* Start *
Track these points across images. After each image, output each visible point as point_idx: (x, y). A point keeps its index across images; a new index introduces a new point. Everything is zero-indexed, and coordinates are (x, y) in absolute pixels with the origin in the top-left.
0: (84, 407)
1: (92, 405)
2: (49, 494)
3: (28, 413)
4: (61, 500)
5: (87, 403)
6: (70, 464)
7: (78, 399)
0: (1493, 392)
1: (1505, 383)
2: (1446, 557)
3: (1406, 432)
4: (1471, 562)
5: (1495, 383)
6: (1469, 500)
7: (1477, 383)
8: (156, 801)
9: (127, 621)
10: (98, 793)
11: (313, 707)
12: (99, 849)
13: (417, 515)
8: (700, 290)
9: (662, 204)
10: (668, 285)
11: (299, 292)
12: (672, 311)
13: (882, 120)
* End *
> [What you have to do]: Copy every line above word for word, from the first through the last.

> [Final result]:
Track these points across images. After each image, output each visible point as point_idx: (x, y). A point keeps its index across images; a new index introduces a new point. Everything is zero-indexed, and coordinates are (x, y) in absolute pixels with the origin in the top-left.
0: (84, 407)
1: (92, 405)
2: (49, 494)
3: (28, 413)
4: (61, 500)
5: (87, 403)
6: (70, 464)
7: (78, 399)
0: (1493, 392)
1: (1505, 383)
2: (1446, 557)
3: (1406, 432)
4: (1471, 562)
5: (1495, 383)
6: (1469, 500)
7: (1477, 383)
8: (156, 801)
9: (127, 621)
10: (98, 793)
11: (313, 707)
12: (99, 849)
13: (417, 515)
8: (700, 290)
9: (662, 204)
10: (668, 285)
11: (299, 292)
12: (672, 311)
13: (882, 120)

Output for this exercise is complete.